[Stored data entries]

*-*-*

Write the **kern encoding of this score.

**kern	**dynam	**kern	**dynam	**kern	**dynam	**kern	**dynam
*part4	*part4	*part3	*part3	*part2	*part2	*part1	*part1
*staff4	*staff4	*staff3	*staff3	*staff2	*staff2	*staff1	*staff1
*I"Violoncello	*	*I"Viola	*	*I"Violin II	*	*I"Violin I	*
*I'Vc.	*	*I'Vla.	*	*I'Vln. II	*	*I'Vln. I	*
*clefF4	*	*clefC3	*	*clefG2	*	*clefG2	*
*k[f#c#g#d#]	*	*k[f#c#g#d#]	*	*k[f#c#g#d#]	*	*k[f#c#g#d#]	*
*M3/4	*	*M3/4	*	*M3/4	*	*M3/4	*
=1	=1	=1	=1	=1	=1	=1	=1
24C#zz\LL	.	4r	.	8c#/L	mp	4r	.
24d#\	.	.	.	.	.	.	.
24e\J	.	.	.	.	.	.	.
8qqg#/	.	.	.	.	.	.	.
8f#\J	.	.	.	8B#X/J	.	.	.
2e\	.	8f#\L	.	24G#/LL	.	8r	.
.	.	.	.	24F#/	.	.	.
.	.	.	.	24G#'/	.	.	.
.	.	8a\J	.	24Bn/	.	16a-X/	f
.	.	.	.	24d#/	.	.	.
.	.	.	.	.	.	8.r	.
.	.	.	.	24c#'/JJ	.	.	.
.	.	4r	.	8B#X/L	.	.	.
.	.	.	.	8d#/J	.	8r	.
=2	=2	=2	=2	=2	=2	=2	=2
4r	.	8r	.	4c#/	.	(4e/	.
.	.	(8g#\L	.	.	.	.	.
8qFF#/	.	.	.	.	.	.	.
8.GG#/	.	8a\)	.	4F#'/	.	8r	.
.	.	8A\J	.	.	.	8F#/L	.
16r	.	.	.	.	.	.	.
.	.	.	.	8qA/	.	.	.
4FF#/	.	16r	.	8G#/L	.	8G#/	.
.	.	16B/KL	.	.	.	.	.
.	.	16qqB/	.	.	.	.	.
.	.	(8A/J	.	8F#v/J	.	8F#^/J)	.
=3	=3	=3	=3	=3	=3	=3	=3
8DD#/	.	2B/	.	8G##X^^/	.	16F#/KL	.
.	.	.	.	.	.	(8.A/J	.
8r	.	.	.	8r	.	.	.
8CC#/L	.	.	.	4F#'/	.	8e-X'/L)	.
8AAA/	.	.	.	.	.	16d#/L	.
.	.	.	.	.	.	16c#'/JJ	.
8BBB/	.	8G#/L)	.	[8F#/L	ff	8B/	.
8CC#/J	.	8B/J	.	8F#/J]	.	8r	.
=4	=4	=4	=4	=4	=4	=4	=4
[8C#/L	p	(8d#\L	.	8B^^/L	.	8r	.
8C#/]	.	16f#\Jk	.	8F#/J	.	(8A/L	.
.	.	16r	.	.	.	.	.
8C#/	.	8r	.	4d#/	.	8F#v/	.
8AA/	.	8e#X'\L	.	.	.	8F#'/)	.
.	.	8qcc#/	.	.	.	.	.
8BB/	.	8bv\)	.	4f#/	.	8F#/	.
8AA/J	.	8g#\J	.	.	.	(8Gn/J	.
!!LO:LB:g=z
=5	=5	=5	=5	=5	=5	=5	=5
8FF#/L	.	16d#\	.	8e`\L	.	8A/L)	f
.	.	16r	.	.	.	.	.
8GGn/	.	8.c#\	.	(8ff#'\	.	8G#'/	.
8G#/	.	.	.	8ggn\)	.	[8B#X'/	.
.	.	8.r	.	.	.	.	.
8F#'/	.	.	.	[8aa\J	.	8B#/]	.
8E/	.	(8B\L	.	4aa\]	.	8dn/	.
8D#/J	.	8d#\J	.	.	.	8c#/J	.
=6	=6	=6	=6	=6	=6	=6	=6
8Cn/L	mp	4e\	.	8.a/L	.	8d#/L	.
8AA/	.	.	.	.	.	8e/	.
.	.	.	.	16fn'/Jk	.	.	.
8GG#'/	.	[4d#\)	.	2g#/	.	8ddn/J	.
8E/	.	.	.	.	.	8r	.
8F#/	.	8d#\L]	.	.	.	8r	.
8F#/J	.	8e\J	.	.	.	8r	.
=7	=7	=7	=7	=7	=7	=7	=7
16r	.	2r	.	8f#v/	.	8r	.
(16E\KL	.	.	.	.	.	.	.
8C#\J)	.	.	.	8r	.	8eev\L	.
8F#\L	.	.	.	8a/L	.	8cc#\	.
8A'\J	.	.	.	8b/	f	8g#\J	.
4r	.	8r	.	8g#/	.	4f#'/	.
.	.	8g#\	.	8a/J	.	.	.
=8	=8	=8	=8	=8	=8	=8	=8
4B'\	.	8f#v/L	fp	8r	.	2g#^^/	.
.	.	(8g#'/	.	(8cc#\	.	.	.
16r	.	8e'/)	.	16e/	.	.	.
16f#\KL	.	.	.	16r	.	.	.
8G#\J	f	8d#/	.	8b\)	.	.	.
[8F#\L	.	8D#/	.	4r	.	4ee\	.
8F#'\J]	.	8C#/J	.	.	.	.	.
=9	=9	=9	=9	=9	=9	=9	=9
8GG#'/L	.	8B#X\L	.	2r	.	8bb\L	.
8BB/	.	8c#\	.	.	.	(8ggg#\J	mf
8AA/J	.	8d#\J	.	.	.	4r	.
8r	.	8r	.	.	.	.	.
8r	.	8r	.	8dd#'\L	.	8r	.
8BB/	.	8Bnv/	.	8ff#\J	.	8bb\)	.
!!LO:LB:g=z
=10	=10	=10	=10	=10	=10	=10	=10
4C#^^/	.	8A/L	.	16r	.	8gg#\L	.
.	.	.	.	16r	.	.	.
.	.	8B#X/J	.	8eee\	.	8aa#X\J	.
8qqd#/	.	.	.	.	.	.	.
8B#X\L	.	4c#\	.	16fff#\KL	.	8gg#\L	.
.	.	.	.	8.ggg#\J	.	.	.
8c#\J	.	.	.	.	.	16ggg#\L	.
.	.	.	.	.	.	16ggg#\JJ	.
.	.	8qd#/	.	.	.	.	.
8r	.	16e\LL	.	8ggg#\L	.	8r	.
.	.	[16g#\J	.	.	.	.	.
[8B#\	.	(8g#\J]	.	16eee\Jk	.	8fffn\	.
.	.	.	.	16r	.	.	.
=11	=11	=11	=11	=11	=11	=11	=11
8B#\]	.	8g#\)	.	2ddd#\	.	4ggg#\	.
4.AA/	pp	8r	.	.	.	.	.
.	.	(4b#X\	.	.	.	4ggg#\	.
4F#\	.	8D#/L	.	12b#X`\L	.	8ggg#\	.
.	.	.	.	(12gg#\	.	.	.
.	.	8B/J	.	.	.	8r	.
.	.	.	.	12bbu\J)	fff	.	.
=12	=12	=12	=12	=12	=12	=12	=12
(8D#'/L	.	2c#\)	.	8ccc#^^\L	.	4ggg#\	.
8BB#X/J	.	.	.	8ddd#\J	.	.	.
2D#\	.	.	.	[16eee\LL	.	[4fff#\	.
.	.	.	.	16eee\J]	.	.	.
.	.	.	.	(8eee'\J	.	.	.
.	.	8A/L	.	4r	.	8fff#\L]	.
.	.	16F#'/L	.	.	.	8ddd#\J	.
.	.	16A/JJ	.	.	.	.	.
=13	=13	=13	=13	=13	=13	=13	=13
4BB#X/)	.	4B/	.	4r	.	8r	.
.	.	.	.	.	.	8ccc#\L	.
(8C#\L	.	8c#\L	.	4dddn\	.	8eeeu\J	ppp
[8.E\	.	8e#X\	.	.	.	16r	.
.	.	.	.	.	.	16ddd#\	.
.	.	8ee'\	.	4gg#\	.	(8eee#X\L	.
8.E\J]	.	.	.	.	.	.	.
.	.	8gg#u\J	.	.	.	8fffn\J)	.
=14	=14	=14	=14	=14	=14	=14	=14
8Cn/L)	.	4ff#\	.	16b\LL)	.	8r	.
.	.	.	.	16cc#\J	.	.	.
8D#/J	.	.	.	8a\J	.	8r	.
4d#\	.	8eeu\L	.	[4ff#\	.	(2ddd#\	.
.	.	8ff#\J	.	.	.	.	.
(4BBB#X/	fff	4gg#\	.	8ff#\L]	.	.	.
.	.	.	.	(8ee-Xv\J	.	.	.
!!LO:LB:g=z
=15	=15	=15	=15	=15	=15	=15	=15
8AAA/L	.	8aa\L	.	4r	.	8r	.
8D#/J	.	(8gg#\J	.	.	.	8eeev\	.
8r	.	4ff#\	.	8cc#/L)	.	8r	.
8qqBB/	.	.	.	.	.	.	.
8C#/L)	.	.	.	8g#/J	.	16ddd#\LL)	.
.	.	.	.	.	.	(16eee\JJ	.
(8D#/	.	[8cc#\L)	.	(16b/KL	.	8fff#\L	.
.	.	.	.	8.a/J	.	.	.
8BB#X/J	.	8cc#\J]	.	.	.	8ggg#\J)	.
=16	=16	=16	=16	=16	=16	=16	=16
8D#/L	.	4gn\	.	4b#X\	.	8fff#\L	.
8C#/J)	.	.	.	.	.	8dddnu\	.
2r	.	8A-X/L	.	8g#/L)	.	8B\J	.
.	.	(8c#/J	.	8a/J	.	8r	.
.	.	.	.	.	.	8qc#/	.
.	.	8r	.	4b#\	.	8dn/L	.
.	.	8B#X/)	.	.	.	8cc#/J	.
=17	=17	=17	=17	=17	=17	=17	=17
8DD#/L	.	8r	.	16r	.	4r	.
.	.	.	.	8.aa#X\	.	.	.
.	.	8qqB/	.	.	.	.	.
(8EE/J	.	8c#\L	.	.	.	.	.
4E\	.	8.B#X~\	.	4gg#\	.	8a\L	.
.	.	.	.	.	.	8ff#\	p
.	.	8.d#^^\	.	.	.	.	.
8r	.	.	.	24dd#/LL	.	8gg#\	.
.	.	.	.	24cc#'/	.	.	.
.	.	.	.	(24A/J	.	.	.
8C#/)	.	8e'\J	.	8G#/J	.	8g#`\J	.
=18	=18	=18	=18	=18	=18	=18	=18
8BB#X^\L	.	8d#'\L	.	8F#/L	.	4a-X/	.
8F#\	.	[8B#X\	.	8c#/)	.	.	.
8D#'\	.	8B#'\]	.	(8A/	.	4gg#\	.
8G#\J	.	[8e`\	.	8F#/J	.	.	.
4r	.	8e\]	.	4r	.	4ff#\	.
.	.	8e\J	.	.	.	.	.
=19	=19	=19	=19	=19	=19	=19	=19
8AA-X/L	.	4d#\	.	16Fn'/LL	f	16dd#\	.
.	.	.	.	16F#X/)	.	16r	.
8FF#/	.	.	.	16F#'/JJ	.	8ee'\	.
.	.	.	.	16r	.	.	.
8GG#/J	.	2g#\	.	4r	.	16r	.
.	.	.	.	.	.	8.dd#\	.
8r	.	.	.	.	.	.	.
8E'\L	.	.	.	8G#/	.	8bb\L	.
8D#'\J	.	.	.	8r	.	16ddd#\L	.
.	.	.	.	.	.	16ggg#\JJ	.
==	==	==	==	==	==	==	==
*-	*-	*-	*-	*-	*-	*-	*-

*-*-*

▶ **TASK DETAILS**
Show each line of the records above that contains the string "kern".

▶ **SOLUTION TO THIS PROBLEM**
Write the **kern encoding of this score.
**kern	**dynam	**kern	**dynam	**kern	**dynam	**kern	**dynam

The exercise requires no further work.